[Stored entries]
=======

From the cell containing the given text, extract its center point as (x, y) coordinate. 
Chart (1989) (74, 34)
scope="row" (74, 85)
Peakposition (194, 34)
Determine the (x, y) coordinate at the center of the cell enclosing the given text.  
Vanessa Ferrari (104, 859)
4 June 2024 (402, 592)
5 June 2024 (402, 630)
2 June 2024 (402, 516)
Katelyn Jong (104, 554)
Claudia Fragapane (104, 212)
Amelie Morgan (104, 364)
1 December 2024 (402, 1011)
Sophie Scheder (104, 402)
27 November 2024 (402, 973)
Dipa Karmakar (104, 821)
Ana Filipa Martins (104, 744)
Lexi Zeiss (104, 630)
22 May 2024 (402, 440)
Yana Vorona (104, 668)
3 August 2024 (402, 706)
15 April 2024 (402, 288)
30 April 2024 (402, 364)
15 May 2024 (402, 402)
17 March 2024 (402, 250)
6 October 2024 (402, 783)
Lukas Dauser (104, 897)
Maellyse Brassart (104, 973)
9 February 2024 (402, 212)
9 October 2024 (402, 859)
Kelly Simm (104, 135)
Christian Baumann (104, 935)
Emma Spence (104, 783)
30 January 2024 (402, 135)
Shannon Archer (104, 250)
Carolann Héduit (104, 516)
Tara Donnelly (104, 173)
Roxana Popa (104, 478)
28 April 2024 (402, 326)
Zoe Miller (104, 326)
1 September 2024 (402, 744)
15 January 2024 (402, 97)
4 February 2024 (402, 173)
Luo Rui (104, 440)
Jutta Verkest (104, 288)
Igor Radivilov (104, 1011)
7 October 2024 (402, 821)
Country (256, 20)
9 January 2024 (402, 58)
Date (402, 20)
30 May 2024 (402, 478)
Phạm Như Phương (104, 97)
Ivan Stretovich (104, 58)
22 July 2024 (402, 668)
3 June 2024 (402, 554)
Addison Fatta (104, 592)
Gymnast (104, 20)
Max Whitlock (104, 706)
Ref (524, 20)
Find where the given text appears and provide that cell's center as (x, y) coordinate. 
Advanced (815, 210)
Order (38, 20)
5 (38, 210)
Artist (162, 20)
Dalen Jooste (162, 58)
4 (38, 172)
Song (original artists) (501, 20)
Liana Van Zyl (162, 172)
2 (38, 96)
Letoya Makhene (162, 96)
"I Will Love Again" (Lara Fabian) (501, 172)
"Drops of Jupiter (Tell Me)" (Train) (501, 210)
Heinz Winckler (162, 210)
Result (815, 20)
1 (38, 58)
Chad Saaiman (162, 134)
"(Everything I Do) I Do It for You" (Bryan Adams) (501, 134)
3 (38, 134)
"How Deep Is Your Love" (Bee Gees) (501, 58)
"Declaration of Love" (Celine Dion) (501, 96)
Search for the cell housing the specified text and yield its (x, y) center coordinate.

=======

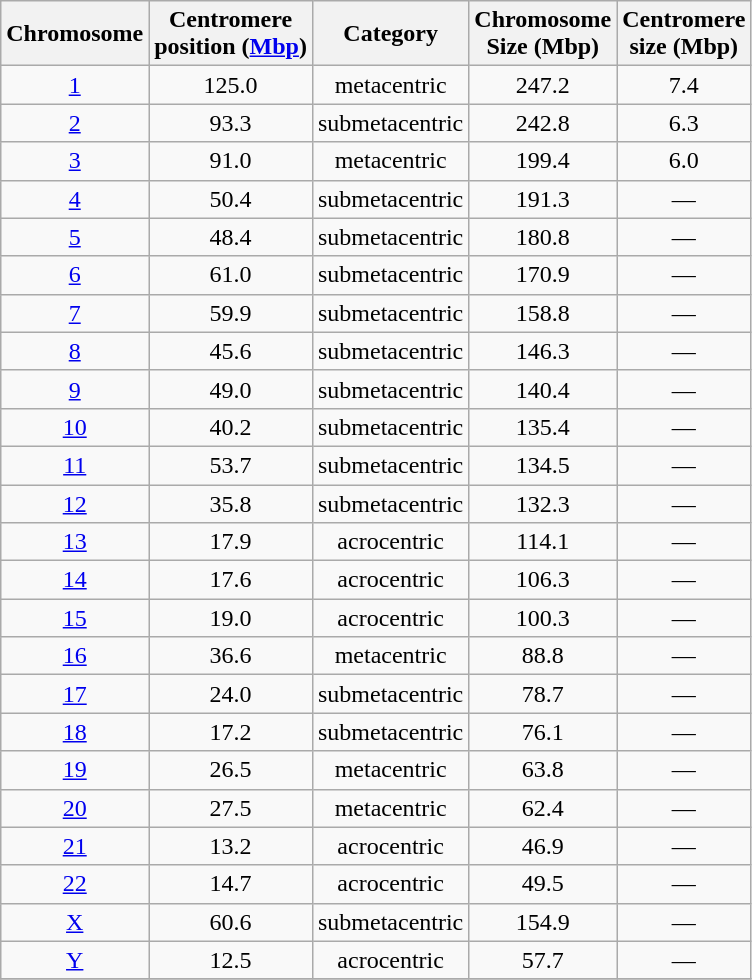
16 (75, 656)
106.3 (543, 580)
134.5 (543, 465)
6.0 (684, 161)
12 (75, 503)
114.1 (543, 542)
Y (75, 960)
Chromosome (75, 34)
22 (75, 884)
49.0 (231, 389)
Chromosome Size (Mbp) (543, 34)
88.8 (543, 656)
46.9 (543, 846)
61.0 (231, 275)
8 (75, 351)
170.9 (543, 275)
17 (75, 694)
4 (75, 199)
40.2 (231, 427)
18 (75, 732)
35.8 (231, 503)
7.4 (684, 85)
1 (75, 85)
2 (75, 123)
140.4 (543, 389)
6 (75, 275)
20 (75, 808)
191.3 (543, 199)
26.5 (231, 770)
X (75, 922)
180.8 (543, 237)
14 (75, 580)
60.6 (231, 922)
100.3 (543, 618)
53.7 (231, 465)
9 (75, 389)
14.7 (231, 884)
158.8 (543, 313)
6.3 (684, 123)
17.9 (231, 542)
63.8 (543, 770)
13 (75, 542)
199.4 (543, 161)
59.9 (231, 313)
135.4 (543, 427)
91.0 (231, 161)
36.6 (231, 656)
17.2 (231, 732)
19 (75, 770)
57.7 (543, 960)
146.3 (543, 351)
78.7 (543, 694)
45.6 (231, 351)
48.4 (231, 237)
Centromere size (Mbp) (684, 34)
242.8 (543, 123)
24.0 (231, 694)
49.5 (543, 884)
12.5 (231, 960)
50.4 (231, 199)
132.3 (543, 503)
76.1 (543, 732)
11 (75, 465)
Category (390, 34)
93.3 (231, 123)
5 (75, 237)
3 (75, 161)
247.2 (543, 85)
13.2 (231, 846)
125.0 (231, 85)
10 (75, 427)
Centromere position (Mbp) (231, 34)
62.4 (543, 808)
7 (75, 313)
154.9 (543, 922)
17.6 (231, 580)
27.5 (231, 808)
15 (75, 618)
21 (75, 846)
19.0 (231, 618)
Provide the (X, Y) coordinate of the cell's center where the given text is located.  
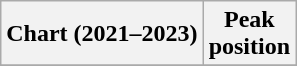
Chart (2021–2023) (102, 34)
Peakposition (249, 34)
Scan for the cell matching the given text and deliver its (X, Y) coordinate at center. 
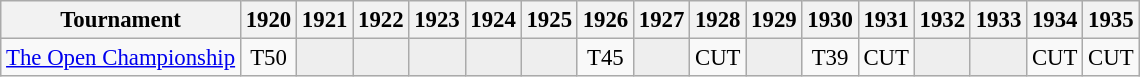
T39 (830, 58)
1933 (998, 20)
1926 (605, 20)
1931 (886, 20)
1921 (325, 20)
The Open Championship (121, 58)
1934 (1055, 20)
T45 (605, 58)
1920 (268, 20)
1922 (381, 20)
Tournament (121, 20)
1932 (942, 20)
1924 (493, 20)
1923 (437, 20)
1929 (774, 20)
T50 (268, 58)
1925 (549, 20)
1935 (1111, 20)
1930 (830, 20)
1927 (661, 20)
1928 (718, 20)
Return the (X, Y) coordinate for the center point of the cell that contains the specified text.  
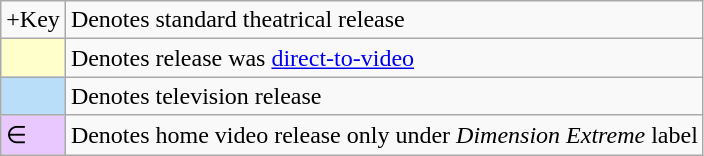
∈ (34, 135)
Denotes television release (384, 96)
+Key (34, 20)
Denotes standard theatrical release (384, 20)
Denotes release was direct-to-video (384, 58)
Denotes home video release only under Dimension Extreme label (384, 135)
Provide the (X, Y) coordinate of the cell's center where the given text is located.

=======

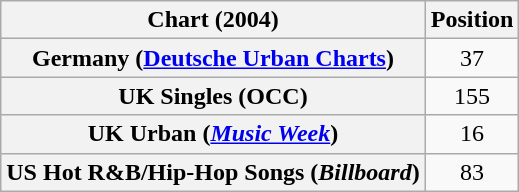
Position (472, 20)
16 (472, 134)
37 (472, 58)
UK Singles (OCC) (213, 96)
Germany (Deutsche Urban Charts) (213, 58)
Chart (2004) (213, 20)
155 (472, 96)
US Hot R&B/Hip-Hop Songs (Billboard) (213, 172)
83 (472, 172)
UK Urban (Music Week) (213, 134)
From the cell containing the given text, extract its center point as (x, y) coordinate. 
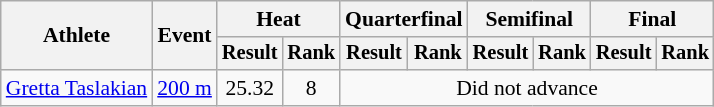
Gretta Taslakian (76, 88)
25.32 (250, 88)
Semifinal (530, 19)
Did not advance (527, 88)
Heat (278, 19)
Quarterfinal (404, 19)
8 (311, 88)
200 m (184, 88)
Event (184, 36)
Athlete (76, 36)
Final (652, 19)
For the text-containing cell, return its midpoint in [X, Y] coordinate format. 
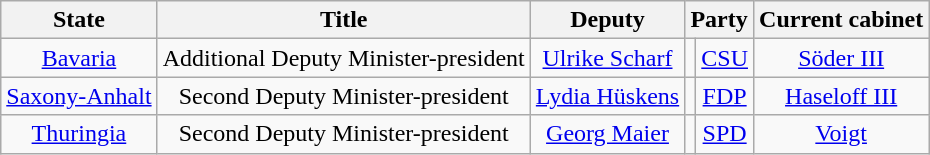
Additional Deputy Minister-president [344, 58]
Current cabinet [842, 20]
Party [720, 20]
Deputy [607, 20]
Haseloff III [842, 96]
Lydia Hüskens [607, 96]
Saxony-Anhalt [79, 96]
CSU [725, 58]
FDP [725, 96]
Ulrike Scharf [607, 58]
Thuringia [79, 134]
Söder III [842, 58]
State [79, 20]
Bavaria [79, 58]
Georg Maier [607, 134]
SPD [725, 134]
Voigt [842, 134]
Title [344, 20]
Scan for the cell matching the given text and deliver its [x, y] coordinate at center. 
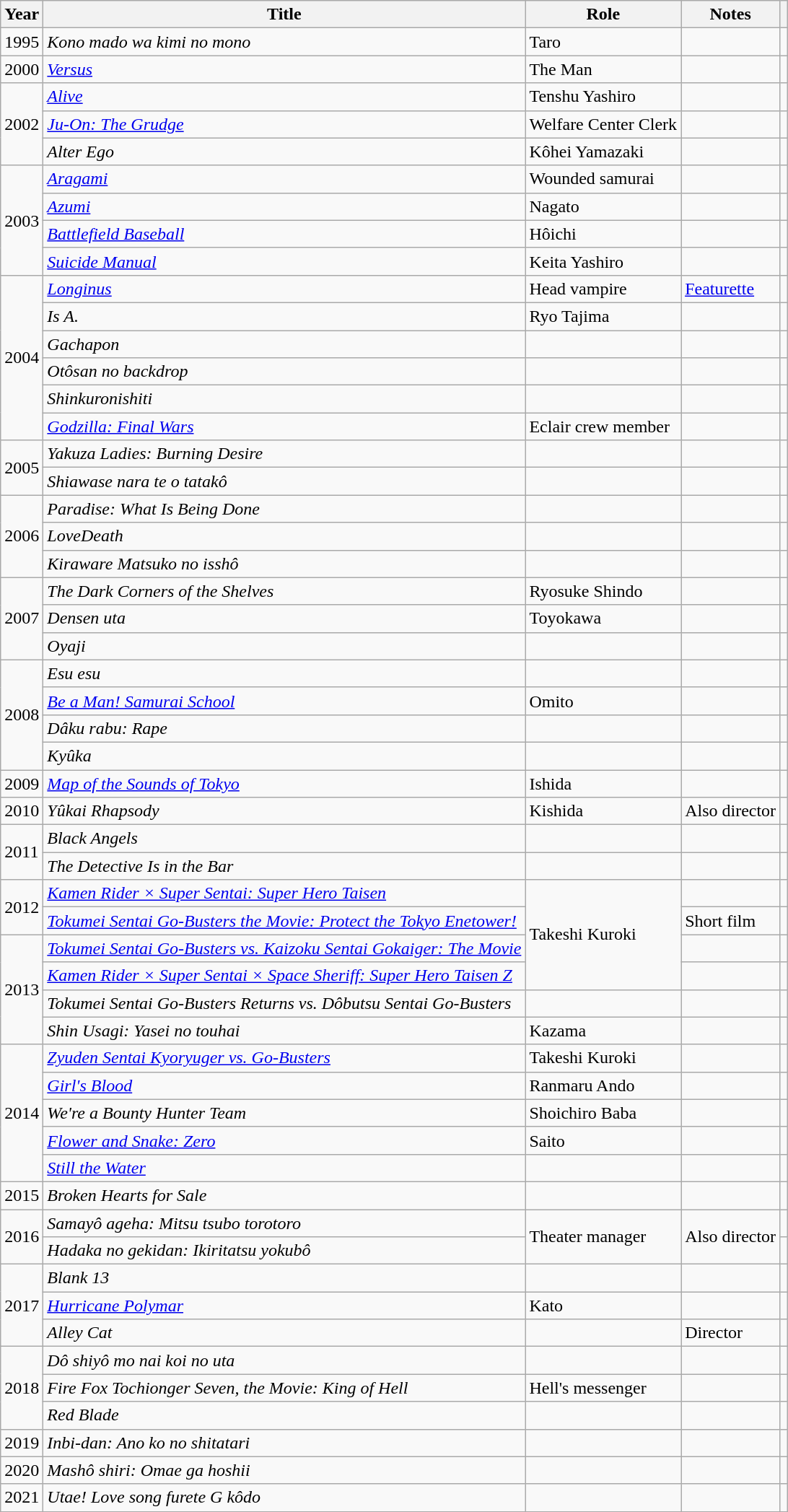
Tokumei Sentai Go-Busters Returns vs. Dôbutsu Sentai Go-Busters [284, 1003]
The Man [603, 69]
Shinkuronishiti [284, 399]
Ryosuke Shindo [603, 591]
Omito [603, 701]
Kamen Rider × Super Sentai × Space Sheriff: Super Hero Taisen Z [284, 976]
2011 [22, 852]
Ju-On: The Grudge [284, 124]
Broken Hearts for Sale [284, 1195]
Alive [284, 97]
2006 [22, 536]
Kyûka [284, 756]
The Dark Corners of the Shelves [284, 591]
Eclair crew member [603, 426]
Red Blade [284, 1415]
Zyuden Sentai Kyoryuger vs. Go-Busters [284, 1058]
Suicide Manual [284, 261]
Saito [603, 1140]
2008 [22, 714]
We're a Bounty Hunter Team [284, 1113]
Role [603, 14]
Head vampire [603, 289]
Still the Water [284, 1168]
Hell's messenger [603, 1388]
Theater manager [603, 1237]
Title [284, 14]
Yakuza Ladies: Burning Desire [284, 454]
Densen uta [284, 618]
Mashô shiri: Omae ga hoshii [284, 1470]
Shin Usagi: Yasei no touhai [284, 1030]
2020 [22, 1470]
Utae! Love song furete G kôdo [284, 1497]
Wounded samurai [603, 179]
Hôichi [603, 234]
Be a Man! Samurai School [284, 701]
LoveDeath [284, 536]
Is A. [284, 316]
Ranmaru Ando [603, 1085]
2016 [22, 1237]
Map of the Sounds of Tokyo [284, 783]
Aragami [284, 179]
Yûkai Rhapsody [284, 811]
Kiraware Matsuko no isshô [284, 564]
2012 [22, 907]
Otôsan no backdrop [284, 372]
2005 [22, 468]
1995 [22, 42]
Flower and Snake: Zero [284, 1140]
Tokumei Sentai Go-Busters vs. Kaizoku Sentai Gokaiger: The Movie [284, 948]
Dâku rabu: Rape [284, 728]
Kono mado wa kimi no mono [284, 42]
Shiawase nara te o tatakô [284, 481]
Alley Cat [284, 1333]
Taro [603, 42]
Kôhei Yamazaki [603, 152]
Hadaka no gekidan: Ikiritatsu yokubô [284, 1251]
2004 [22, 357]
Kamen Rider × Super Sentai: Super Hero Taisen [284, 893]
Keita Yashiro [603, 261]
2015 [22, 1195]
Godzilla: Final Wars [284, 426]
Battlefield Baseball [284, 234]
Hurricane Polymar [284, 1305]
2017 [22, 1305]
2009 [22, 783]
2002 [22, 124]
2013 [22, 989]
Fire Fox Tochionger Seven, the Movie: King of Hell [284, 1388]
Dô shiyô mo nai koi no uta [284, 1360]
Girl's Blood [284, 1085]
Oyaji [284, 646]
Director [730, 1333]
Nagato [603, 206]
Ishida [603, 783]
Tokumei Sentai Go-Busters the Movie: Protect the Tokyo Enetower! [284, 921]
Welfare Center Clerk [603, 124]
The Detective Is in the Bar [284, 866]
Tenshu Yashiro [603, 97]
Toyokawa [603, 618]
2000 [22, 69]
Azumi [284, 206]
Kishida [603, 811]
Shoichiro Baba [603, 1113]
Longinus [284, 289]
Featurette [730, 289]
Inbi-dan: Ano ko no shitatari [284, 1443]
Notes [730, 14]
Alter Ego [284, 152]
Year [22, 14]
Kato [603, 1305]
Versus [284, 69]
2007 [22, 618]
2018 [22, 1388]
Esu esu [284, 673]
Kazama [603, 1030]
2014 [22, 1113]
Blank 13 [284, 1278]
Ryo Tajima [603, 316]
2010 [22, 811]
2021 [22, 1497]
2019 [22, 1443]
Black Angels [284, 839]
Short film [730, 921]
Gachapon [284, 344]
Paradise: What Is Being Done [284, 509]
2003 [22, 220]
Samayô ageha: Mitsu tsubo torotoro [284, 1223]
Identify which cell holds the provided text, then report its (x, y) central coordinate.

=======

**Stated exercise:** Reproduce the lines above verbatim, from the line containing "Chart (2021–2023) (102, 34)" through the line containing "Y) coordinate at center.", with both of those lines included.

**Solution to the problem:**
Chart (2021–2023) (102, 34)
Peakposition (249, 34)
Scan for the cell matching the given text and deliver its (X, Y) coordinate at center. 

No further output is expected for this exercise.